◆ **PROBLEM TO WORK ON**:
Nothing but the lines from the one with "pink brick H4:I4" through the final line of the listing should appear in the answer, each copied exactly.

◆ **GIVEN RECORDS**:

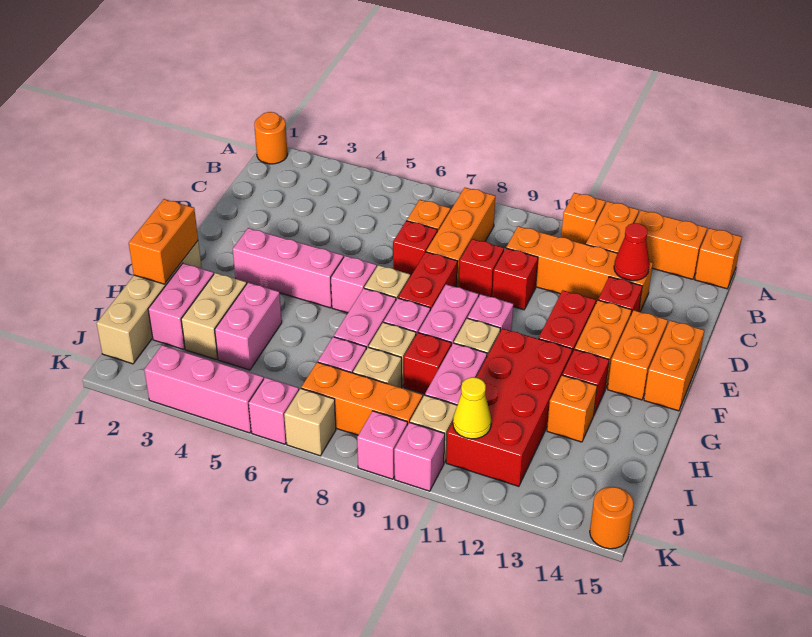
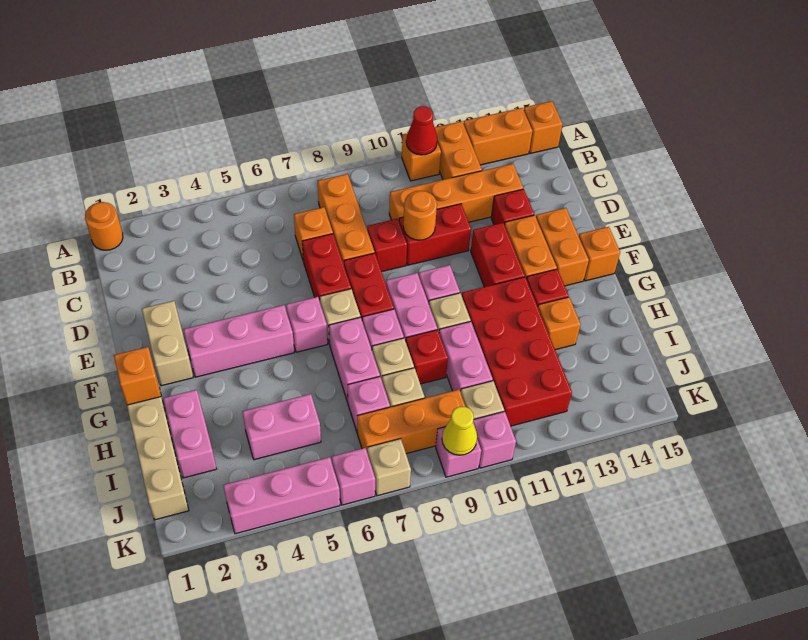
red cone C13 level 2 -> red cone A11 level 2
red brick D7 level 1 -> red brick D7:E7 level 1
red brick D10 level 1 -> red brick D10:D11 level 1
orange brick E15:F15 level 1 -> orange brick F15 level 1
orange brick G1:H1 level 2 -> orange brick G1 level 2
tan brick H3:I3 level 1 -> tan brick E2:F2 level 1
pink brick H4:I4 level 1 -> pink brick I4:I5 level 1
yellow cone J11 level 2 -> yellow cone K9 level 2
orange round brick K15 level 1 -> orange round brick D10 level 2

◆ **COMPLETED TASK**:
pink brick H4:I4 level 1 -> pink brick I4:I5 level 1
yellow cone J11 level 2 -> yellow cone K9 level 2
orange round brick K15 level 1 -> orange round brick D10 level 2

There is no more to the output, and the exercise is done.